(Object change descriptions)
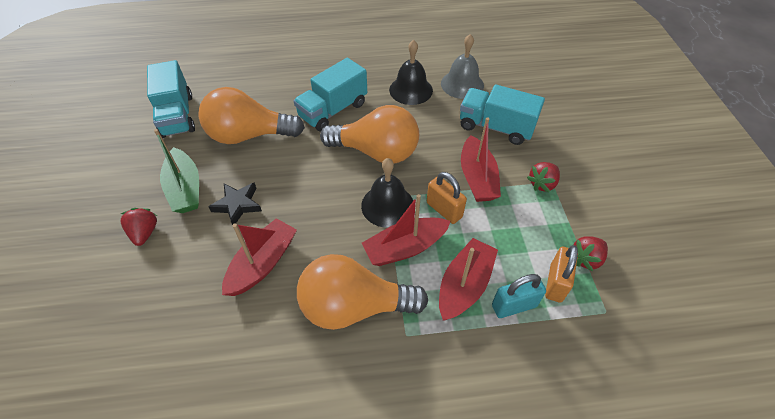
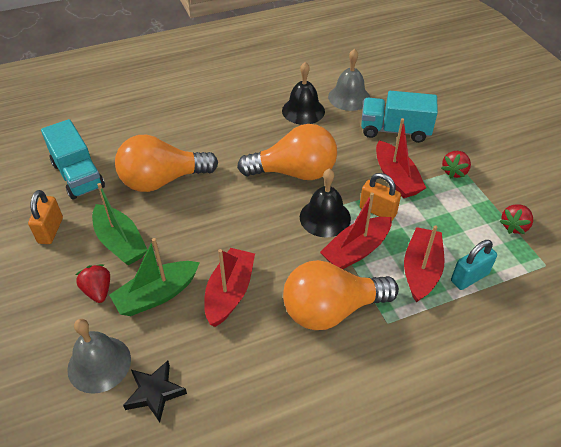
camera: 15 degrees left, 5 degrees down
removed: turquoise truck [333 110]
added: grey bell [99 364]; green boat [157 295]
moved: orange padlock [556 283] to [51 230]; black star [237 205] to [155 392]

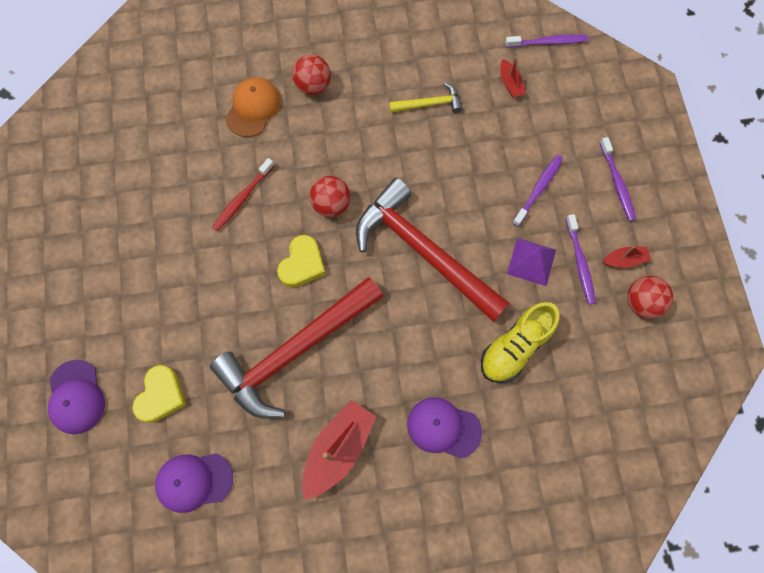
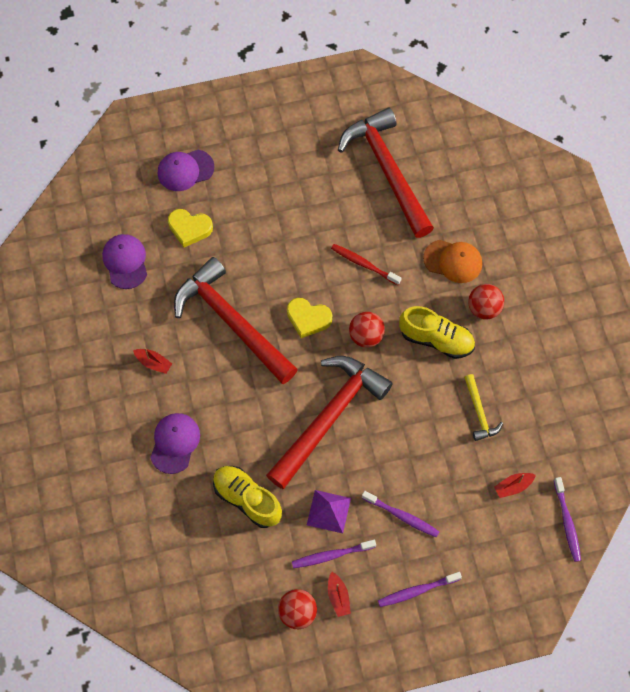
camera: 85 degrees right, 5 degrees down
added: red hammer [387 170]; yellow shoe [436 339]
resized: red boat [338 449] = [153 363] x0.51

Goal of the exercise: Write out exactly the lines from the one containing "added: grey bell" through the end of the records above, both included, leaving all pictures out.

Result:
added: grey bell [99 364]; green boat [157 295]
moved: orange padlock [556 283] to [51 230]; black star [237 205] to [155 392]

camera: 85 degrees right, 5 degrees down
added: red hammer [387 170]; yellow shoe [436 339]
resized: red boat [338 449] = [153 363] x0.51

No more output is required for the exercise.